INPUT MATERIAL below:

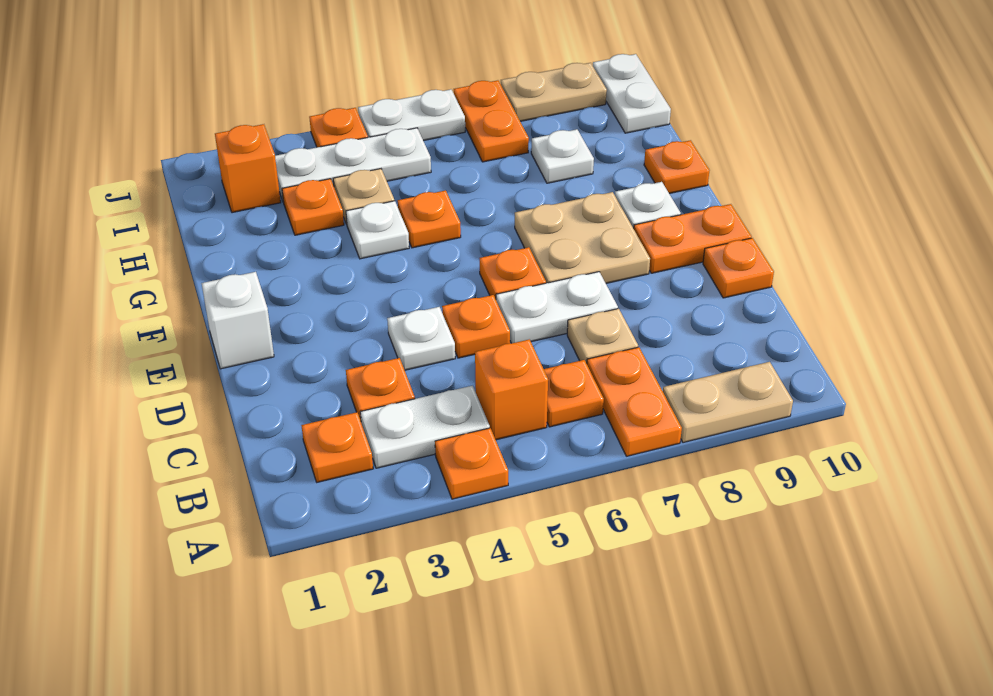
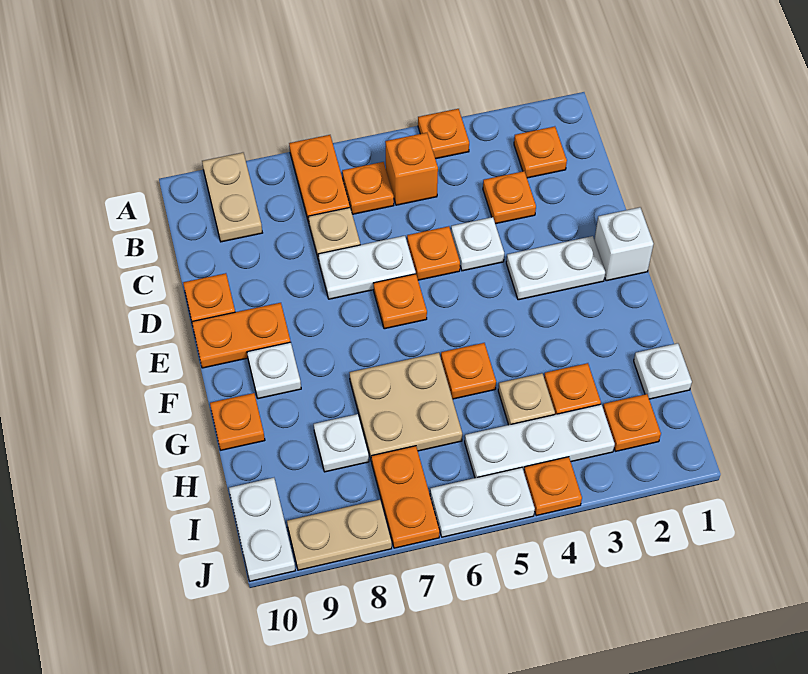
tan plate A8:A9 level 1 -> tan plate A9:B9 level 1
white plate B3:B4 level 1 -> white plate E2:E3 level 1
tan plate E7:F8 level 1 -> tan plate G6:H7 level 1
white plate G4 level 1 -> white plate H1 level 1
orange brick I2 level 1 -> orange plate I2 level 1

End of INPUT MATERIAL.

▸ WHAT YOU SHOULD DO:
From the first line to the last, set down the records word for word and drop the images.

▸ OUTPUT FOR THIS TASK:
tan plate A8:A9 level 1 -> tan plate A9:B9 level 1
white plate B3:B4 level 1 -> white plate E2:E3 level 1
tan plate E7:F8 level 1 -> tan plate G6:H7 level 1
white plate G4 level 1 -> white plate H1 level 1
orange brick I2 level 1 -> orange plate I2 level 1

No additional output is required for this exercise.